Records drawn from a dataset:
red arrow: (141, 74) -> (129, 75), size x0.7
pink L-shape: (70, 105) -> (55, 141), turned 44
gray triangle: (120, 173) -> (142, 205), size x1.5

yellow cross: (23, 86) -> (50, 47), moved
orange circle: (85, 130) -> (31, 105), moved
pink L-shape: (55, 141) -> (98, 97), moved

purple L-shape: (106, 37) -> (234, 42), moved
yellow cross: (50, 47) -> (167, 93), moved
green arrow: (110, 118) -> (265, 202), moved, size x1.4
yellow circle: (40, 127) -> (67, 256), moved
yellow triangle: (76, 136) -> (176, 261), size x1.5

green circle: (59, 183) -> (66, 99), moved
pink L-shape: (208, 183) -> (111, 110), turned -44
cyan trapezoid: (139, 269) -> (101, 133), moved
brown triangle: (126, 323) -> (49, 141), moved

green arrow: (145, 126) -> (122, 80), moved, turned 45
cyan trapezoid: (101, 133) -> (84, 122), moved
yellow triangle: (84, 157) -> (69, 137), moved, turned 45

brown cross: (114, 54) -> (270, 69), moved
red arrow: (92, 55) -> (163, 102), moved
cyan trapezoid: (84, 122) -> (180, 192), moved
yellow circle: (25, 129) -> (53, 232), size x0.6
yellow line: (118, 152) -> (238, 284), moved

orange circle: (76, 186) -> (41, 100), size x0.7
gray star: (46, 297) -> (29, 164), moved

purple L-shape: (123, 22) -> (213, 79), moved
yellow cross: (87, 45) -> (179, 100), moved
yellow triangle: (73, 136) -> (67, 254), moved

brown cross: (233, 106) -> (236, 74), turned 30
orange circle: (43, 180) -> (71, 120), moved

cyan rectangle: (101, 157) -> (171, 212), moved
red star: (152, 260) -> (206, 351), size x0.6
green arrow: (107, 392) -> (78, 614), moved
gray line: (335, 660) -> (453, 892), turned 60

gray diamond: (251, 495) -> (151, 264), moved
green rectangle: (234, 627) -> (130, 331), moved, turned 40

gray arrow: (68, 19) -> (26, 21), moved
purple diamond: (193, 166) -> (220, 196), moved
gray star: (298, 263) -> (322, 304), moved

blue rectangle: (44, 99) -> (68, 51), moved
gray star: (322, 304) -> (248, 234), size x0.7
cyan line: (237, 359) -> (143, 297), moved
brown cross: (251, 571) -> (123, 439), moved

**Try it**
Output consists of exactly the lines from the one containing "cyan line: (237, 359) -> (143, 297), moved" to the end of the records above, retyped without change and with nothing extra.

**Result below**
cyan line: (237, 359) -> (143, 297), moved
brown cross: (251, 571) -> (123, 439), moved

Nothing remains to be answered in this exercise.